Go to the line containing "(553, 201) = (359, 208): pink" in the records below and print it and every following line exactly, on through the line containing "(669, 486) = (498, 353): white", then stop.

[Available data — start]

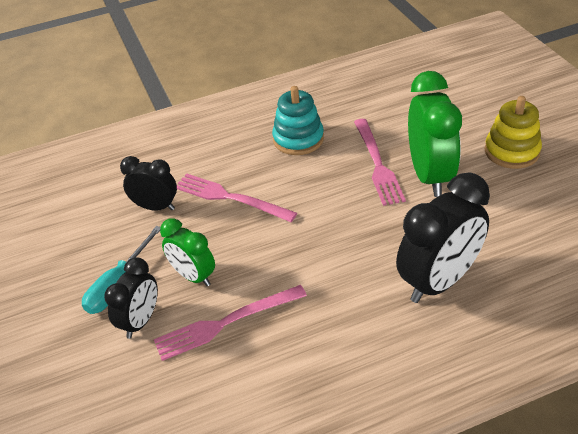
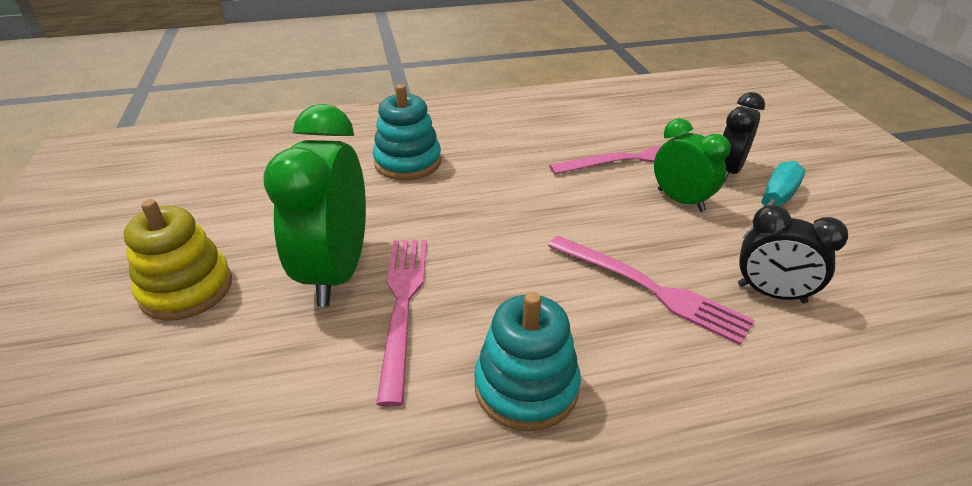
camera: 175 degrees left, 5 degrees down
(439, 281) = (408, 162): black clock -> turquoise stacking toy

[Available data — finish]
[Available data — start]

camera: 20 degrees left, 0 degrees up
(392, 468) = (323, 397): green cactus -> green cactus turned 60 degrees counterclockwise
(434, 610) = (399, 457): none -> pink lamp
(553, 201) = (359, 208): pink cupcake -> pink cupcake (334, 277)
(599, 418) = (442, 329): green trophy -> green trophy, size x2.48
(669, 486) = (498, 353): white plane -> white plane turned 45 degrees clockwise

[Available data — finish]
[Available data — start]

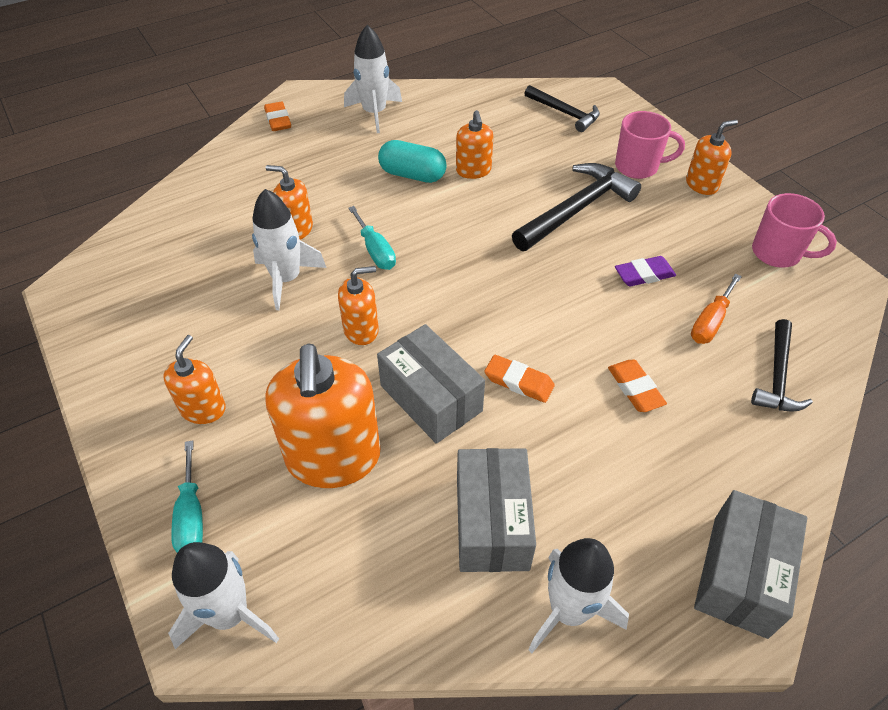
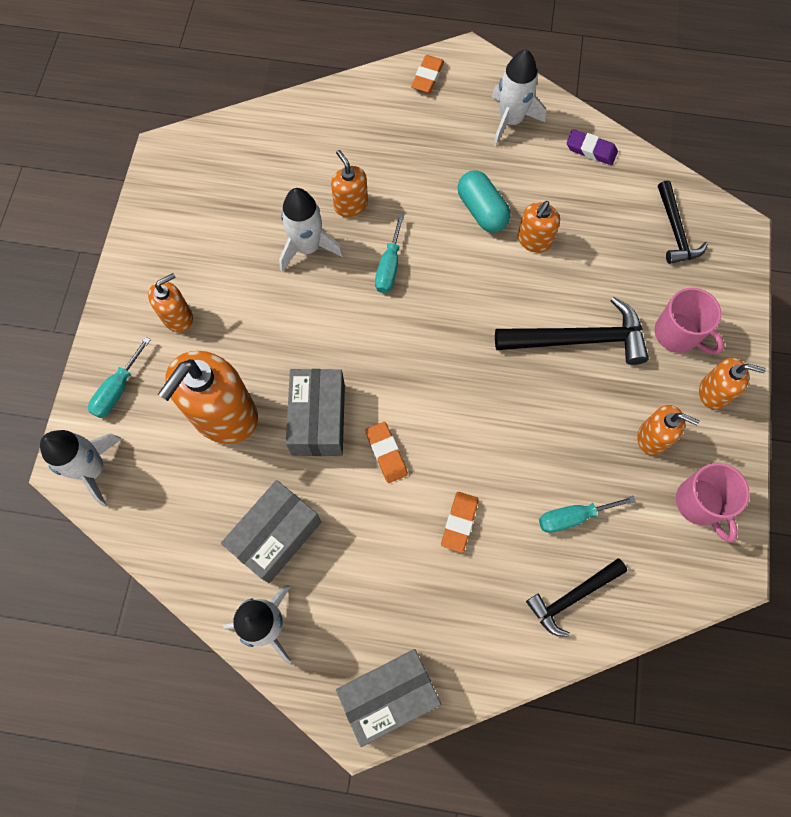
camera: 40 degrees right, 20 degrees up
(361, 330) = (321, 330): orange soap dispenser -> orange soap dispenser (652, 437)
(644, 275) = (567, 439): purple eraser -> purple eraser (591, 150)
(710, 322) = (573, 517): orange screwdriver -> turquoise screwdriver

[Available data — finish]

| Solution to the problem |
(553, 201) = (359, 208): pink cupcake -> pink cupcake (334, 277)
(599, 418) = (442, 329): green trophy -> green trophy, size x2.48
(669, 486) = (498, 353): white plane -> white plane turned 45 degrees clockwise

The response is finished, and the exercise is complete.